■ WHAT YOU ARE ASKED TO DO
Retype the records below from their first line through the line containing "Someone took away the brown cake", and include nothing else.

■ TASK INPUT
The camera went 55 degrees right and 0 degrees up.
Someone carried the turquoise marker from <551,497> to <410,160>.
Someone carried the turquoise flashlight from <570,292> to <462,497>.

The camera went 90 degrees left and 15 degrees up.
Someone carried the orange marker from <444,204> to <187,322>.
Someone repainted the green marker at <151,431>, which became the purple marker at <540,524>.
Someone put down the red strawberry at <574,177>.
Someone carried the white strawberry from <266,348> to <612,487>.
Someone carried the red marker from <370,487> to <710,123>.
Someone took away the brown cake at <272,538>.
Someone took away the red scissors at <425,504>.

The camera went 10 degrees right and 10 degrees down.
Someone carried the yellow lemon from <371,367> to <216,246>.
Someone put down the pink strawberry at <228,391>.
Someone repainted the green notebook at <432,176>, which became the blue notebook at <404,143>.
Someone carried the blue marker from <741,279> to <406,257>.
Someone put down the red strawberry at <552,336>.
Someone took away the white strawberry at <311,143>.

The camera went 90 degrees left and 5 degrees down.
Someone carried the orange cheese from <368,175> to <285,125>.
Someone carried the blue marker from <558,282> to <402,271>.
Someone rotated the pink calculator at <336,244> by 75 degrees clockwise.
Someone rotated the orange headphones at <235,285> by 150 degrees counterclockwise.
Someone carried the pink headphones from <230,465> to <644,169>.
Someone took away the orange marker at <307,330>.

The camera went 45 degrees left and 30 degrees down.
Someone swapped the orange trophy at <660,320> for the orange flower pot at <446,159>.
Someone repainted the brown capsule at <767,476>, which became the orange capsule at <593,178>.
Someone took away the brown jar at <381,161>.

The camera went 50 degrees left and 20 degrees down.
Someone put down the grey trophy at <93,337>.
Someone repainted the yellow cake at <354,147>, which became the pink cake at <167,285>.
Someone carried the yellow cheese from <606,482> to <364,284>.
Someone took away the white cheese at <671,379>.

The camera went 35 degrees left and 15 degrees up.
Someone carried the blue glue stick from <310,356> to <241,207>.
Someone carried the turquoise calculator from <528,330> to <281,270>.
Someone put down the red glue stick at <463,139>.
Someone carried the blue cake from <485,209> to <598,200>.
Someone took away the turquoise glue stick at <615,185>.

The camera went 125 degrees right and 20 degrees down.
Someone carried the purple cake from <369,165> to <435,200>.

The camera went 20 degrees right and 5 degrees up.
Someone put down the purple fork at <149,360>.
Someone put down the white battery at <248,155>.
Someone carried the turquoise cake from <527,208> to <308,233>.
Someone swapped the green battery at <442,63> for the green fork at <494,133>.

■ RESPONSE
The camera went 55 degrees right and 0 degrees up.
Someone carried the turquoise marker from <551,497> to <410,160>.
Someone carried the turquoise flashlight from <570,292> to <462,497>.

The camera went 90 degrees left and 15 degrees up.
Someone carried the orange marker from <444,204> to <187,322>.
Someone repainted the green marker at <151,431>, which became the purple marker at <540,524>.
Someone put down the red strawberry at <574,177>.
Someone carried the white strawberry from <266,348> to <612,487>.
Someone carried the red marker from <370,487> to <710,123>.
Someone took away the brown cake at <272,538>.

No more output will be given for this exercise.